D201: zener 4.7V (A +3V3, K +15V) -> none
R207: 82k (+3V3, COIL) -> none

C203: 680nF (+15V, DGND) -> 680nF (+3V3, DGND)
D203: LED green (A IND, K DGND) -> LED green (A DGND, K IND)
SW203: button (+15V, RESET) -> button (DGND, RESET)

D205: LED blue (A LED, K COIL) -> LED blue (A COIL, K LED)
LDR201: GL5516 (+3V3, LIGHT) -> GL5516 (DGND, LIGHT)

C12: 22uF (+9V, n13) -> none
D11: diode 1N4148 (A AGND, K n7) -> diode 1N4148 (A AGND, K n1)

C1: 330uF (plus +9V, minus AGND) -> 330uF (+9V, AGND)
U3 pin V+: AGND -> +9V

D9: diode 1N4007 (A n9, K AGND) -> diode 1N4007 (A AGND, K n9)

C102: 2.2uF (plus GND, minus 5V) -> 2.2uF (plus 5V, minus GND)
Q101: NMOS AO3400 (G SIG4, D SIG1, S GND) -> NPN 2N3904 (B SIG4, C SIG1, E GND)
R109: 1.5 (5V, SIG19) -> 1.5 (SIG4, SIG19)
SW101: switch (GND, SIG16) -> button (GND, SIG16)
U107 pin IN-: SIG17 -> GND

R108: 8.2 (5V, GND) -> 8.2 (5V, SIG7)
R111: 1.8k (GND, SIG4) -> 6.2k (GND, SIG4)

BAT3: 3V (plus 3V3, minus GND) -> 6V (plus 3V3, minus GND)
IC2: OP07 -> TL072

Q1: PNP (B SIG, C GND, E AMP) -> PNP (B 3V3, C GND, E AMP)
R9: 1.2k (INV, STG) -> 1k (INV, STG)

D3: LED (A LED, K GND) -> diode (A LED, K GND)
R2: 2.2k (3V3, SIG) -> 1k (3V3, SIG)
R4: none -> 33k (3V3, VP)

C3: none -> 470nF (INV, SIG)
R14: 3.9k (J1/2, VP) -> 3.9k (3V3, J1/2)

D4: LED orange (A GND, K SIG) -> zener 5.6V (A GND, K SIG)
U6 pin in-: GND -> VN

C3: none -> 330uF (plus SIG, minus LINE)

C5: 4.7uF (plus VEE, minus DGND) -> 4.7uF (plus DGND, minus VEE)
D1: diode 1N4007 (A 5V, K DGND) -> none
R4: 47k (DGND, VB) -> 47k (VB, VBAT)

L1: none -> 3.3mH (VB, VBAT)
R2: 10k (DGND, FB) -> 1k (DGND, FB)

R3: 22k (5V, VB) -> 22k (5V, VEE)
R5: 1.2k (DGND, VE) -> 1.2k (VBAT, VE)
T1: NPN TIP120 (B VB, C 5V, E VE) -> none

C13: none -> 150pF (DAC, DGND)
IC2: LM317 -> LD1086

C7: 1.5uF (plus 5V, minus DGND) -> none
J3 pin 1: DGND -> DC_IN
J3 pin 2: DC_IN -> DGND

== == ==

WHAT IS BEING ASKED:
Every entry must appear again in the answer, exactly as written.

FINAL ANSWER:
D201: zener 4.7V (A +3V3, K +15V) -> none
R207: 82k (+3V3, COIL) -> none

C203: 680nF (+15V, DGND) -> 680nF (+3V3, DGND)
D203: LED green (A IND, K DGND) -> LED green (A DGND, K IND)
SW203: button (+15V, RESET) -> button (DGND, RESET)

D205: LED blue (A LED, K COIL) -> LED blue (A COIL, K LED)
LDR201: GL5516 (+3V3, LIGHT) -> GL5516 (DGND, LIGHT)

C12: 22uF (+9V, n13) -> none
D11: diode 1N4148 (A AGND, K n7) -> diode 1N4148 (A AGND, K n1)

C1: 330uF (plus +9V, minus AGND) -> 330uF (+9V, AGND)
U3 pin V+: AGND -> +9V

D9: diode 1N4007 (A n9, K AGND) -> diode 1N4007 (A AGND, K n9)

C102: 2.2uF (plus GND, minus 5V) -> 2.2uF (plus 5V, minus GND)
Q101: NMOS AO3400 (G SIG4, D SIG1, S GND) -> NPN 2N3904 (B SIG4, C SIG1, E GND)
R109: 1.5 (5V, SIG19) -> 1.5 (SIG4, SIG19)
SW101: switch (GND, SIG16) -> button (GND, SIG16)
U107 pin IN-: SIG17 -> GND

R108: 8.2 (5V, GND) -> 8.2 (5V, SIG7)
R111: 1.8k (GND, SIG4) -> 6.2k (GND, SIG4)

BAT3: 3V (plus 3V3, minus GND) -> 6V (plus 3V3, minus GND)
IC2: OP07 -> TL072

Q1: PNP (B SIG, C GND, E AMP) -> PNP (B 3V3, C GND, E AMP)
R9: 1.2k (INV, STG) -> 1k (INV, STG)

D3: LED (A LED, K GND) -> diode (A LED, K GND)
R2: 2.2k (3V3, SIG) -> 1k (3V3, SIG)
R4: none -> 33k (3V3, VP)

C3: none -> 470nF (INV, SIG)
R14: 3.9k (J1/2, VP) -> 3.9k (3V3, J1/2)

D4: LED orange (A GND, K SIG) -> zener 5.6V (A GND, K SIG)
U6 pin in-: GND -> VN

C3: none -> 330uF (plus SIG, minus LINE)

C5: 4.7uF (plus VEE, minus DGND) -> 4.7uF (plus DGND, minus VEE)
D1: diode 1N4007 (A 5V, K DGND) -> none
R4: 47k (DGND, VB) -> 47k (VB, VBAT)

L1: none -> 3.3mH (VB, VBAT)
R2: 10k (DGND, FB) -> 1k (DGND, FB)

R3: 22k (5V, VB) -> 22k (5V, VEE)
R5: 1.2k (DGND, VE) -> 1.2k (VBAT, VE)
T1: NPN TIP120 (B VB, C 5V, E VE) -> none

C13: none -> 150pF (DAC, DGND)
IC2: LM317 -> LD1086

C7: 1.5uF (plus 5V, minus DGND) -> none
J3 pin 1: DGND -> DC_IN
J3 pin 2: DC_IN -> DGND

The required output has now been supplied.